▶ _WHAT THE EXERCISE ASKS_
Copy out every line of the listing below, from the line containing "yellow trapezoid: moved 12 px right" down to the line containing "purple circle: moved 11 px right, 14 px up", including both of those lines.

▶ _RECORDS FOR THE TASK_
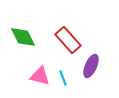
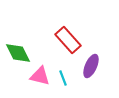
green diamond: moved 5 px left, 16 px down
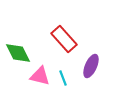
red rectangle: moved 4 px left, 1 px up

...

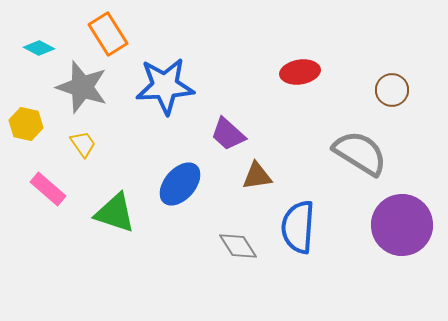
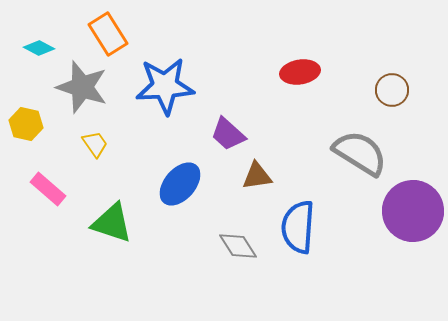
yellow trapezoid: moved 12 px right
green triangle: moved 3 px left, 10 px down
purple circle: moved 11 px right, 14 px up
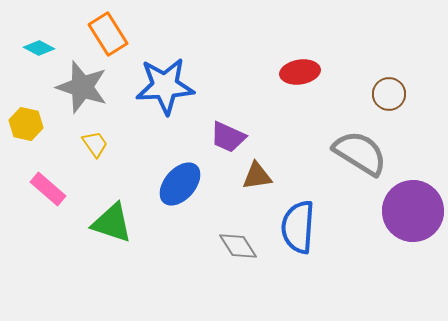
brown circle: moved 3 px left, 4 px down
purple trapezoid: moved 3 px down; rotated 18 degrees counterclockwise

...

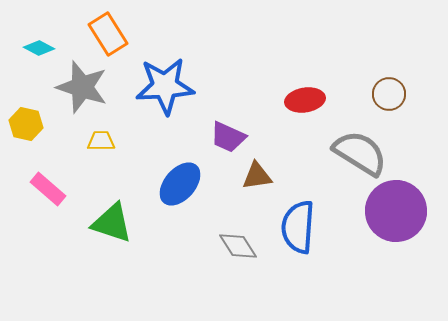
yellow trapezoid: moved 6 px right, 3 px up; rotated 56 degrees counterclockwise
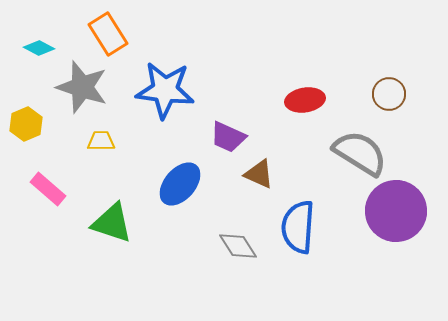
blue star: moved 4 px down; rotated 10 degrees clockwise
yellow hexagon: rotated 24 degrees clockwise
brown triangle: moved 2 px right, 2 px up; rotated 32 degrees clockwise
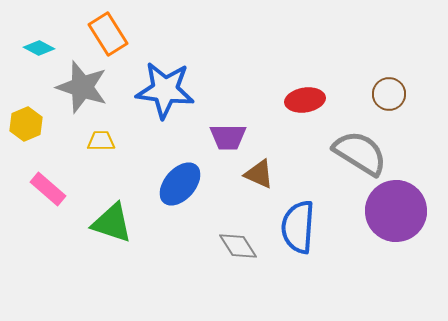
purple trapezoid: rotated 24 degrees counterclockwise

▶ _WORKED ANSWER_
yellow trapezoid: moved 12 px right
green triangle: moved 3 px left, 10 px down
purple circle: moved 11 px right, 14 px up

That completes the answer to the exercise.